• [TASK TO COMPLETE] Each record should be given again exactly, and any picture in it left out.
** RECORD EXCERPTS follows **
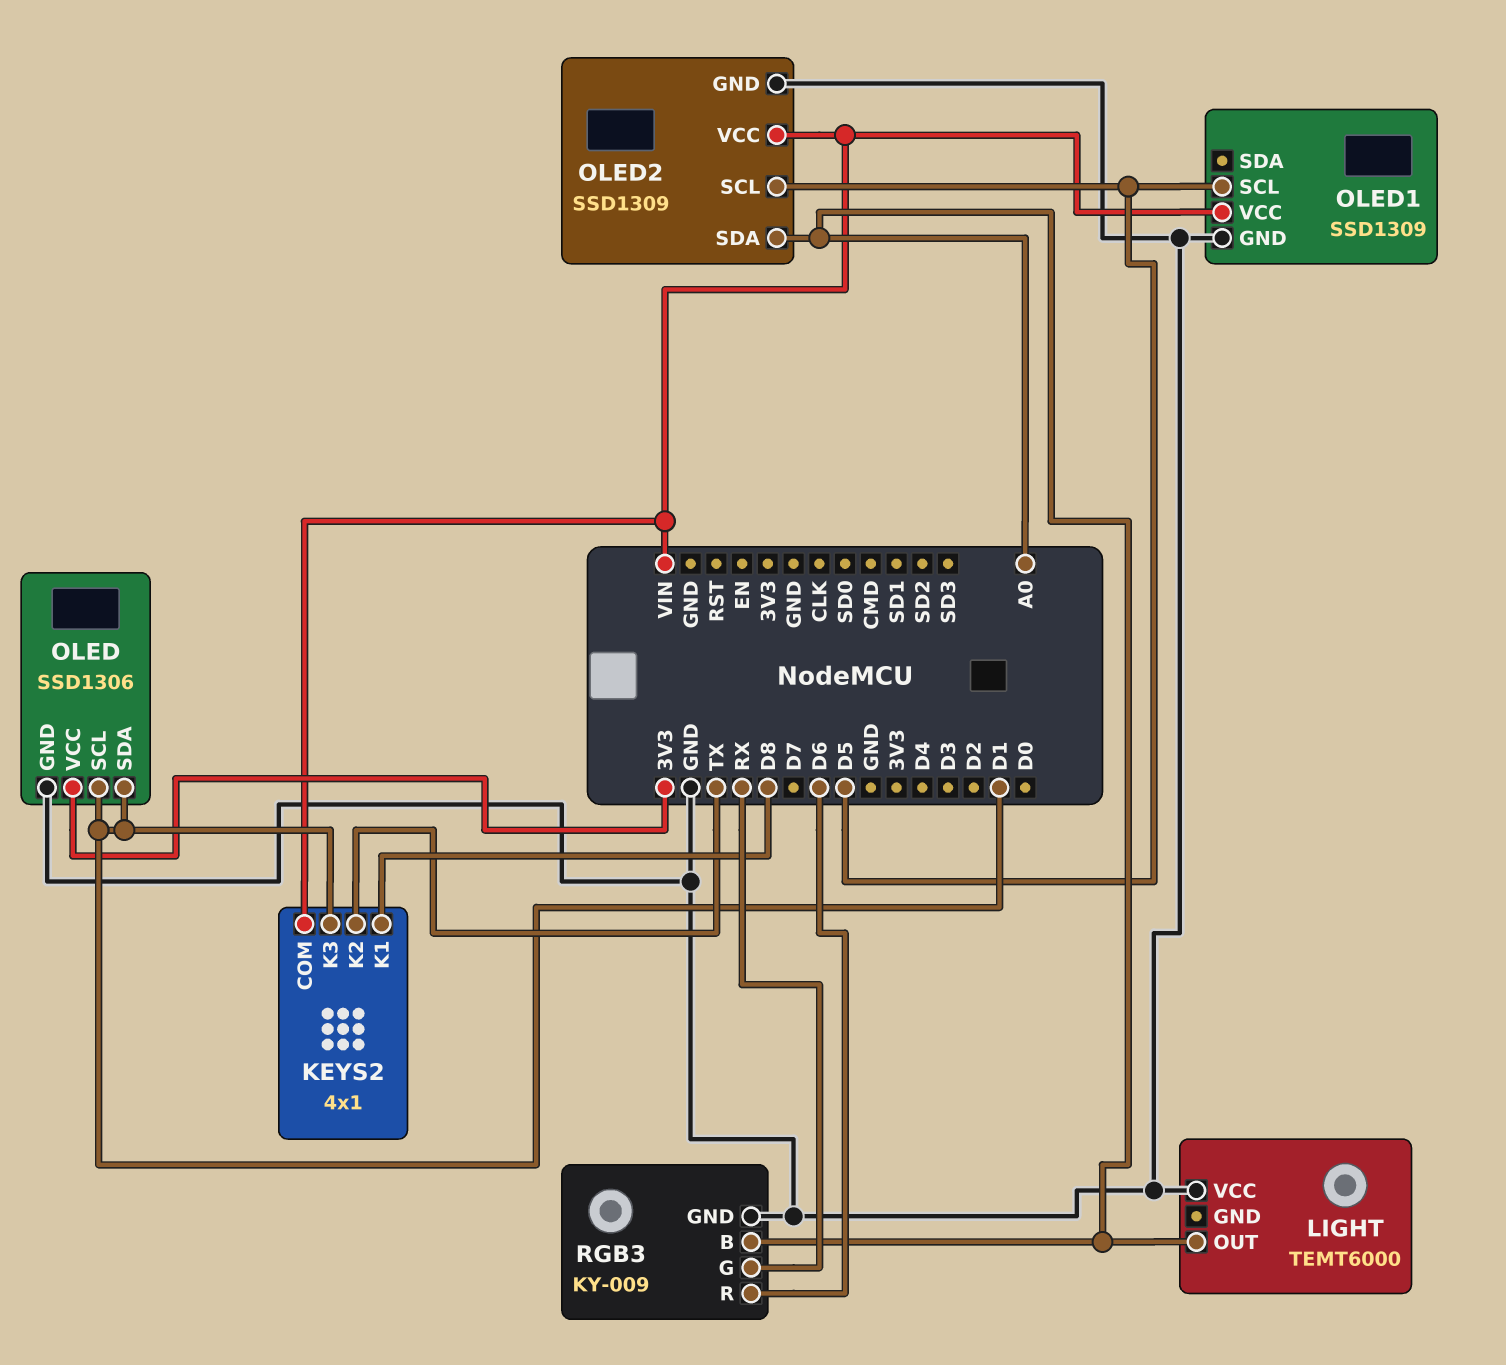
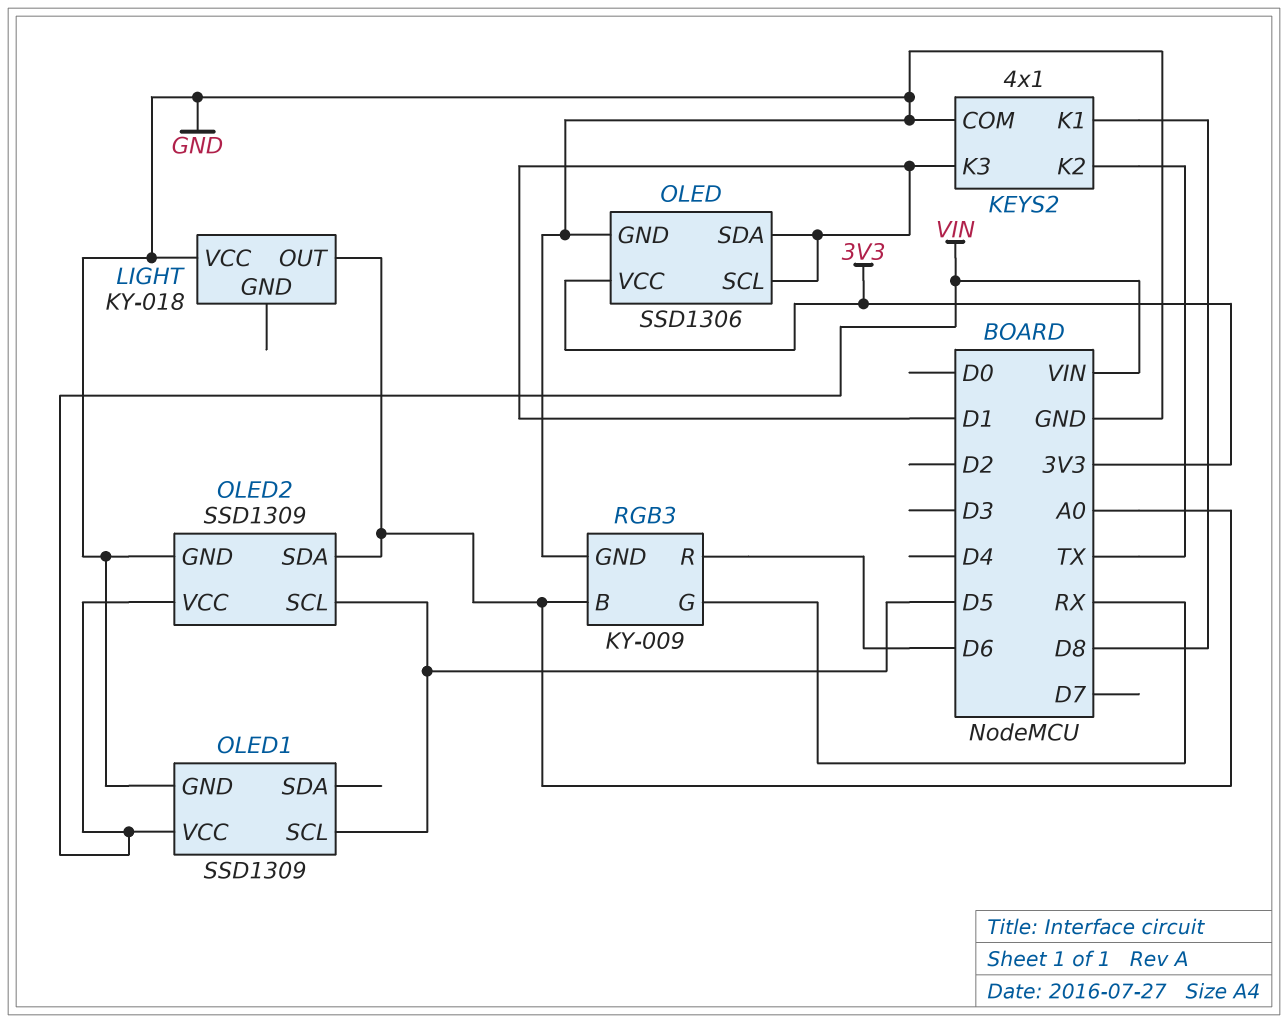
KEYS2 pin COM: VIN -> GND
LIGHT: TEMT6000 -> KY-018

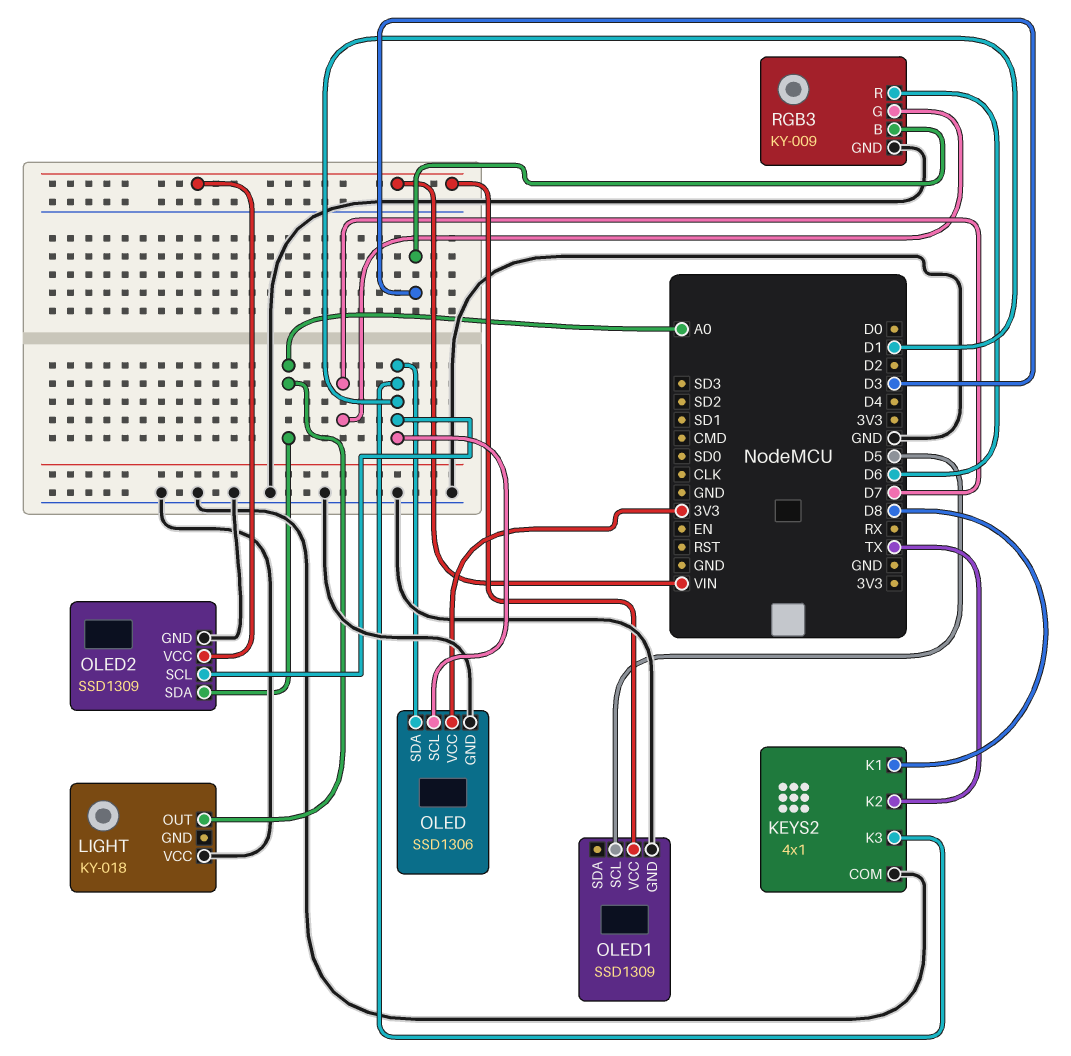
OLED2 pin SCL: D5 -> D1
RGB3 pin B: A0 -> D3
RGB3 pin G: RX -> D7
** End of RECORD EXCERPTS **
• [SOLUTION FOR THIS TASK]
KEYS2 pin COM: VIN -> GND
LIGHT: TEMT6000 -> KY-018

OLED2 pin SCL: D5 -> D1
RGB3 pin B: A0 -> D3
RGB3 pin G: RX -> D7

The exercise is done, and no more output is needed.